Where an image appears, leave it out; otherwise repeat the data exactly.

Start of Data excerpts

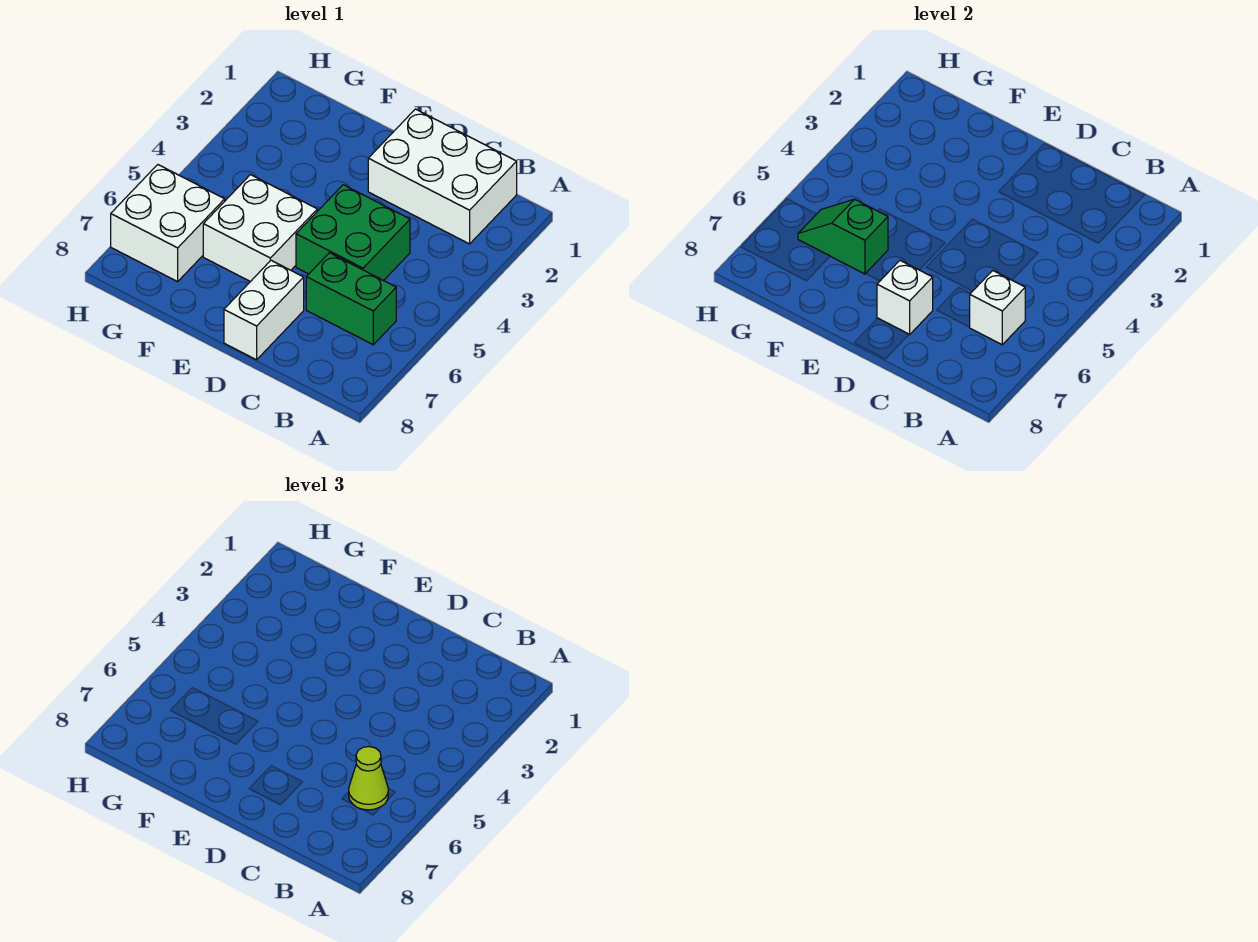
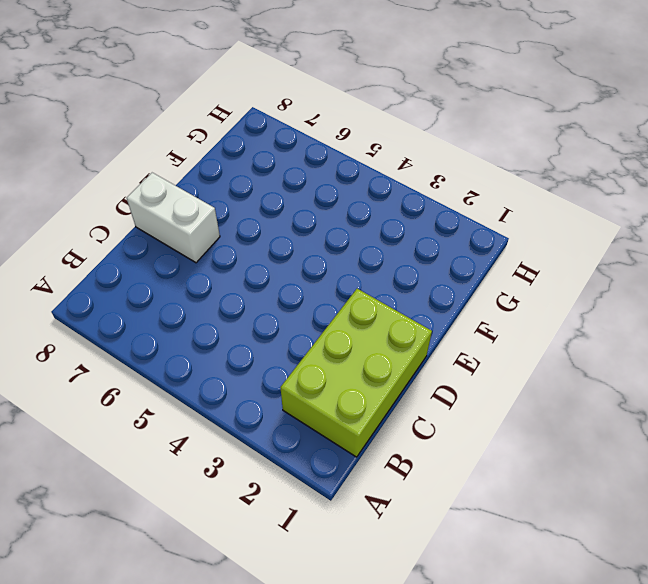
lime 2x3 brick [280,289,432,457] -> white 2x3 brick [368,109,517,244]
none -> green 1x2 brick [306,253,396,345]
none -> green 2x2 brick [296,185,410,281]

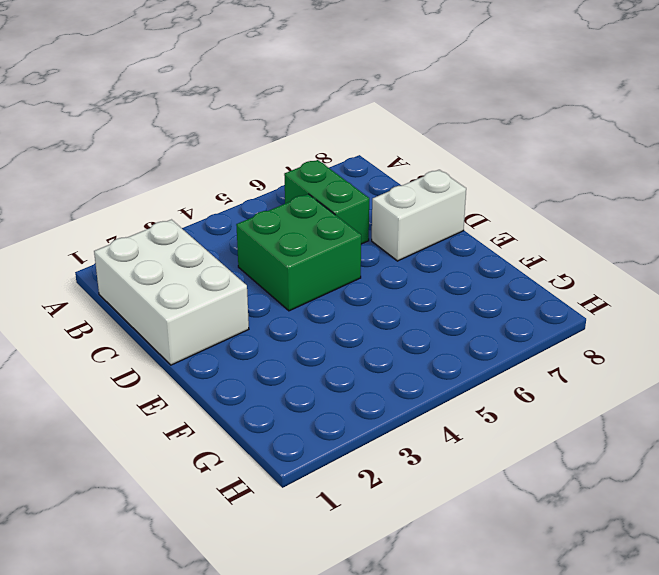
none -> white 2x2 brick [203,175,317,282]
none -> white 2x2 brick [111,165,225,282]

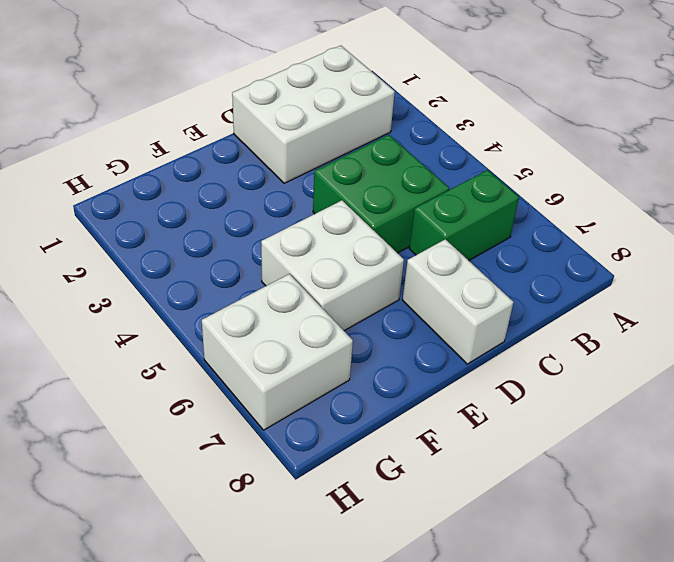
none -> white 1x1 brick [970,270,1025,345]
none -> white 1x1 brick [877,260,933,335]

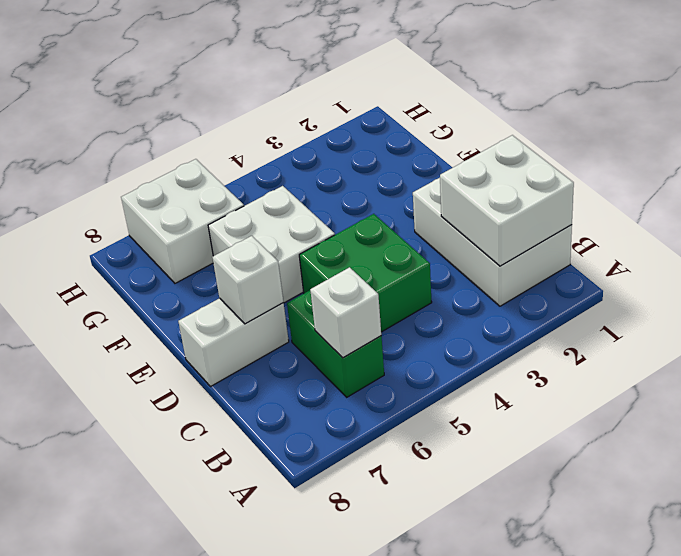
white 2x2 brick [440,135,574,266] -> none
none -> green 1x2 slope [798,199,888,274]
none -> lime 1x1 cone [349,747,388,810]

End of Data excerpts

Answer area:
lime 2x3 brick [280,289,432,457] -> white 2x3 brick [368,109,517,244]
none -> green 1x2 brick [306,253,396,345]
none -> green 2x2 brick [296,185,410,281]

none -> white 2x2 brick [203,175,317,282]
none -> white 2x2 brick [111,165,225,282]

none -> white 1x1 brick [970,270,1025,345]
none -> white 1x1 brick [877,260,933,335]

white 2x2 brick [440,135,574,266] -> none
none -> green 1x2 slope [798,199,888,274]
none -> lime 1x1 cone [349,747,388,810]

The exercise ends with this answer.